Exercise brief >>
Lines outside the range are not wanted. Give again exactly the lines between the line holding "blue arrow: (269, 67) -> (233, 29), moved" and the line holding "brown line: (167, 234)", inclusive, from the listing below.

Records supplied >>
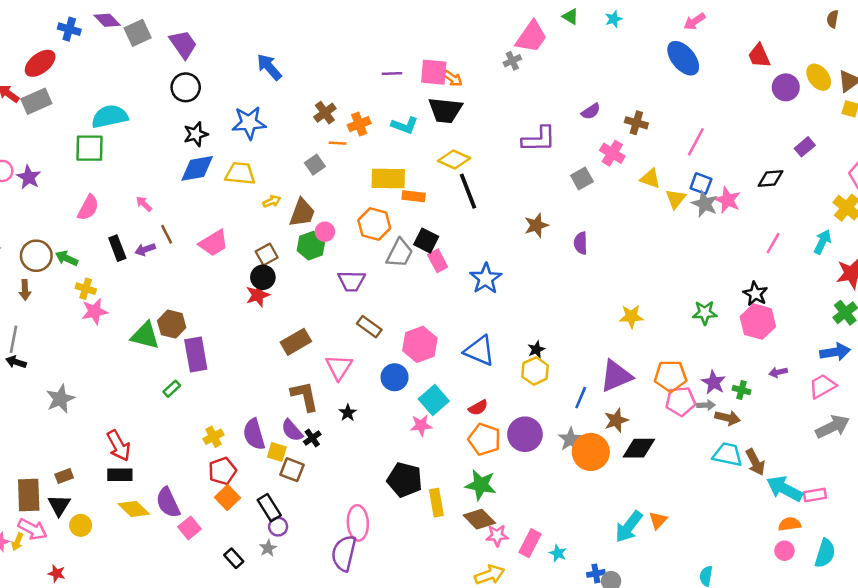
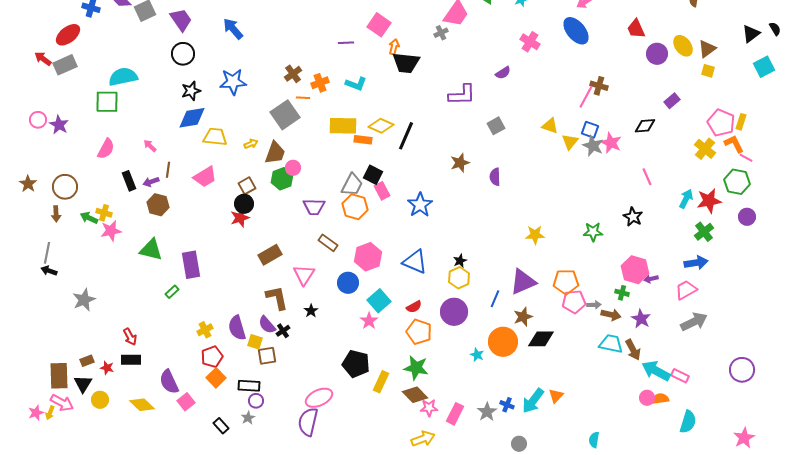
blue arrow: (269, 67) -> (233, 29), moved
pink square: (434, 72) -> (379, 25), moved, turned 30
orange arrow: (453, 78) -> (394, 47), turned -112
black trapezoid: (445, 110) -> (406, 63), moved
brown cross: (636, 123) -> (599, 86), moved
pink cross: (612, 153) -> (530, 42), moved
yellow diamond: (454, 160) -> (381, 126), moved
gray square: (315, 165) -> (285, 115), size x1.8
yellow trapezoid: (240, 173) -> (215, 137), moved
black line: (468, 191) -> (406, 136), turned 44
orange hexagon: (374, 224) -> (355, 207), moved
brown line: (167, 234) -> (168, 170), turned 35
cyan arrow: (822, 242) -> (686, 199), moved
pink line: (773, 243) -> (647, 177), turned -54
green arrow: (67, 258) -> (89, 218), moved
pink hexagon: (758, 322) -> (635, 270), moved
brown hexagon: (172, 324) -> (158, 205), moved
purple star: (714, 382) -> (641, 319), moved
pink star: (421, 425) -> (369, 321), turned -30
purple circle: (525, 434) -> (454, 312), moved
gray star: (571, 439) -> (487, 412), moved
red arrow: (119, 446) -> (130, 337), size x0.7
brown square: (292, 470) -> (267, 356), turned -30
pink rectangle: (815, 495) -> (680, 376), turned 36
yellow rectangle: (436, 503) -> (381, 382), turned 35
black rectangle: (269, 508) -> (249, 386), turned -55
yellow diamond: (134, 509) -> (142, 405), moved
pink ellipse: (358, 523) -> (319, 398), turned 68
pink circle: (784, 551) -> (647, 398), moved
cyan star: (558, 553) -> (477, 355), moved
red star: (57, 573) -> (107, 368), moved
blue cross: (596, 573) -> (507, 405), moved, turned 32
==
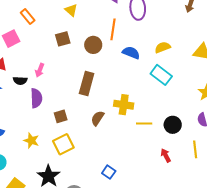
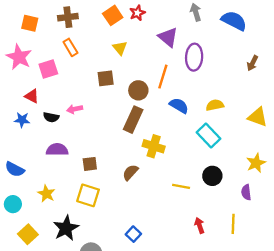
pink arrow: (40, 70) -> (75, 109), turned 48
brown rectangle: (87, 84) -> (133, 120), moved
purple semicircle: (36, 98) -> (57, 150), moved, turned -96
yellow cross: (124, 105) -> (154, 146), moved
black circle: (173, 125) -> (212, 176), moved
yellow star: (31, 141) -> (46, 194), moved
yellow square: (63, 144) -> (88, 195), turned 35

Result for this exercise >>
blue arrow: (269, 67) -> (233, 29), moved
pink square: (434, 72) -> (379, 25), moved, turned 30
orange arrow: (453, 78) -> (394, 47), turned -112
black trapezoid: (445, 110) -> (406, 63), moved
brown cross: (636, 123) -> (599, 86), moved
pink cross: (612, 153) -> (530, 42), moved
yellow diamond: (454, 160) -> (381, 126), moved
gray square: (315, 165) -> (285, 115), size x1.8
yellow trapezoid: (240, 173) -> (215, 137), moved
black line: (468, 191) -> (406, 136), turned 44
orange hexagon: (374, 224) -> (355, 207), moved
brown line: (167, 234) -> (168, 170), turned 35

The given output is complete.